§ Activity
The listing is to be reproduced exactly, excluding its pictures.

§ Dataset records
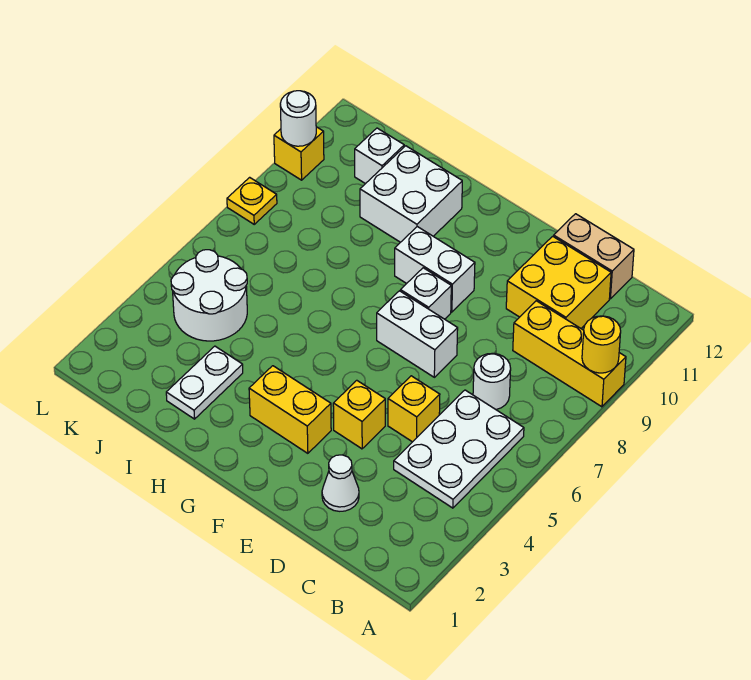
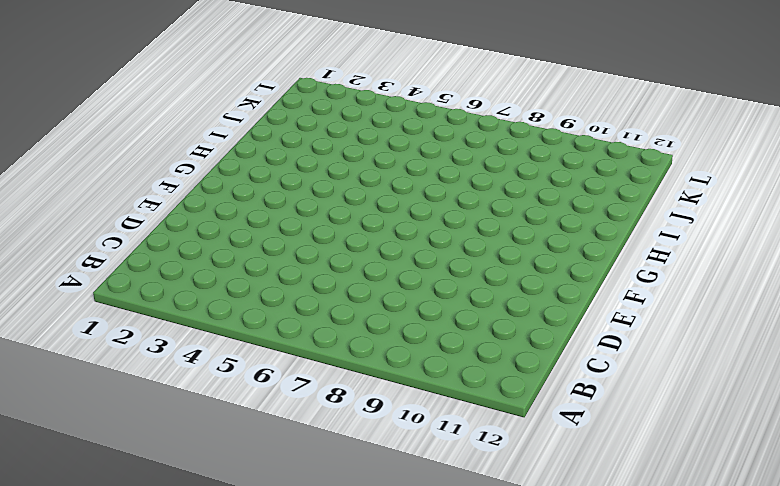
none -> yellow brick A9:C9 level 1
none -> white plate B4:C6 level 1
none -> white round brick C7 level 1

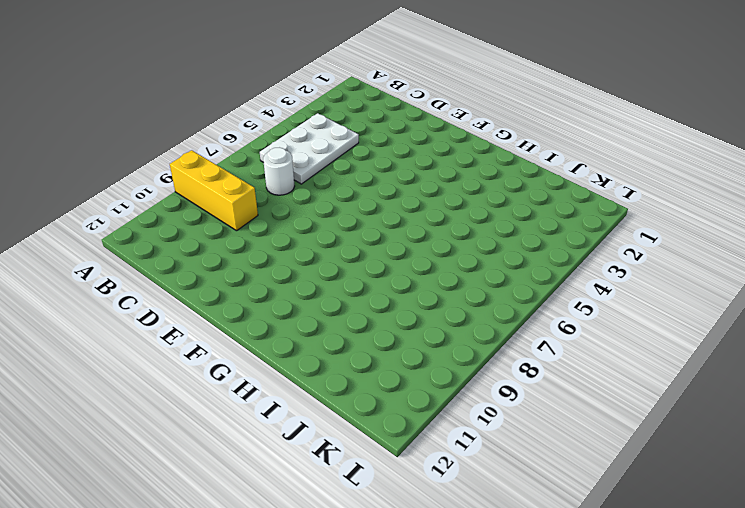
none -> yellow brick C10:D11 level 1
none -> tan brick C12:D12 level 1
none -> white cone D2 level 1

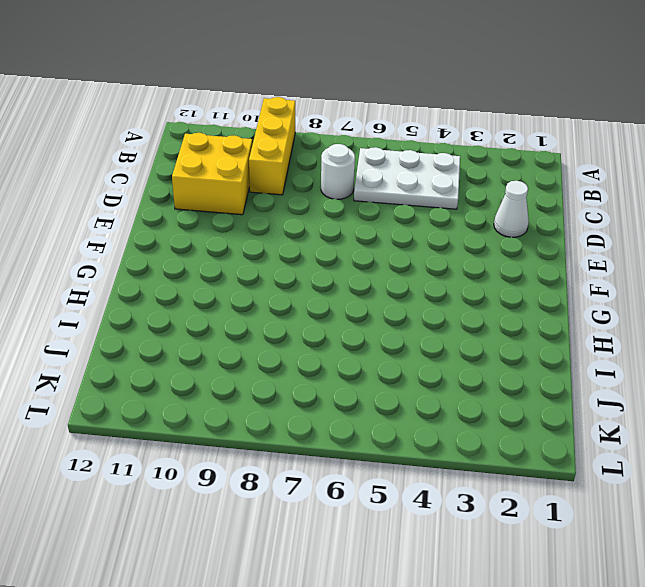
none -> tan brick C12:D12 level 1
none -> yellow brick D5 level 1
none -> yellow brick E4 level 1

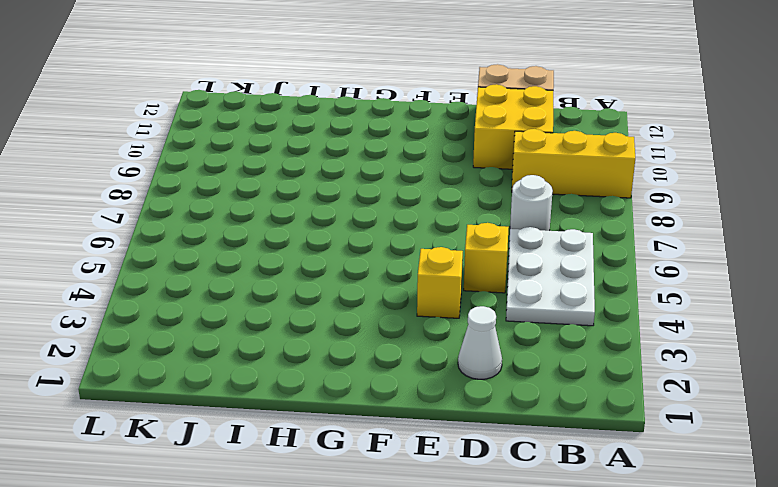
none -> white brick E7:F7 level 1
none -> yellow brick F3:G3 level 1
none -> white brick F8 level 1

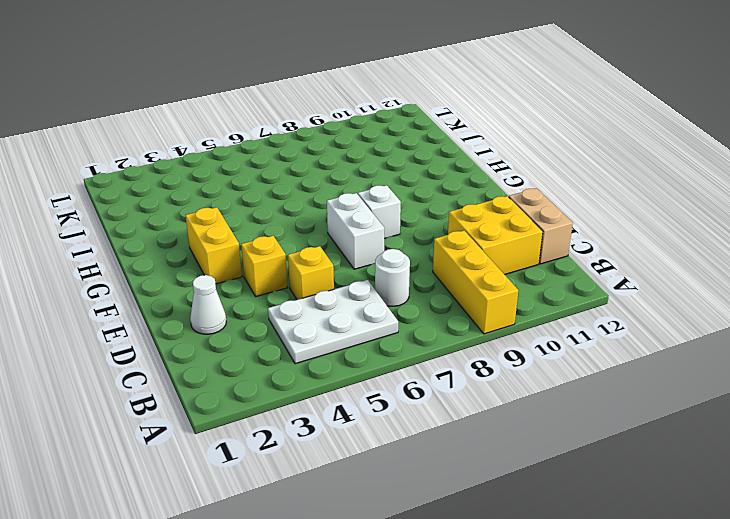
none -> white brick F9:G9 level 1
none -> white brick H10:I11 level 1
none -> white plate I2:I3 level 1

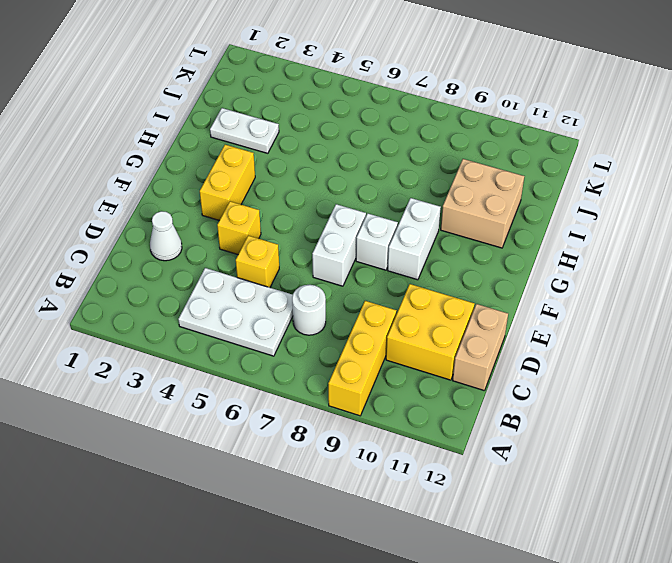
tan brick H10:I11 level 1 -> white brick H10:I11 level 1
none -> white round brick J4:K5 level 1
none -> white brick J11 level 1
none -> yellow plate L8 level 1

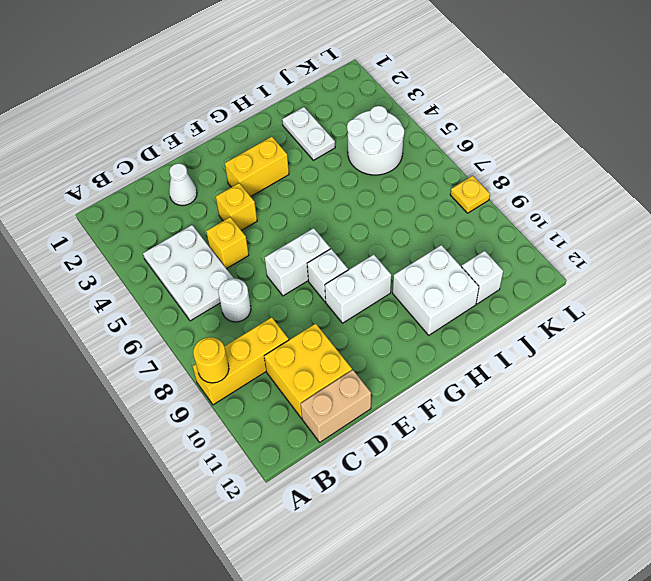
none -> yellow brick L10 level 1
none -> white round brick L10 level 2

§ Exercise response
none -> yellow brick A9:C9 level 1
none -> white plate B4:C6 level 1
none -> white round brick C7 level 1

none -> yellow brick C10:D11 level 1
none -> tan brick C12:D12 level 1
none -> white cone D2 level 1

none -> tan brick C12:D12 level 1
none -> yellow brick D5 level 1
none -> yellow brick E4 level 1

none -> white brick E7:F7 level 1
none -> yellow brick F3:G3 level 1
none -> white brick F8 level 1

none -> white brick F9:G9 level 1
none -> white brick H10:I11 level 1
none -> white plate I2:I3 level 1

tan brick H10:I11 level 1 -> white brick H10:I11 level 1
none -> white round brick J4:K5 level 1
none -> white brick J11 level 1
none -> yellow plate L8 level 1

none -> yellow brick L10 level 1
none -> white round brick L10 level 2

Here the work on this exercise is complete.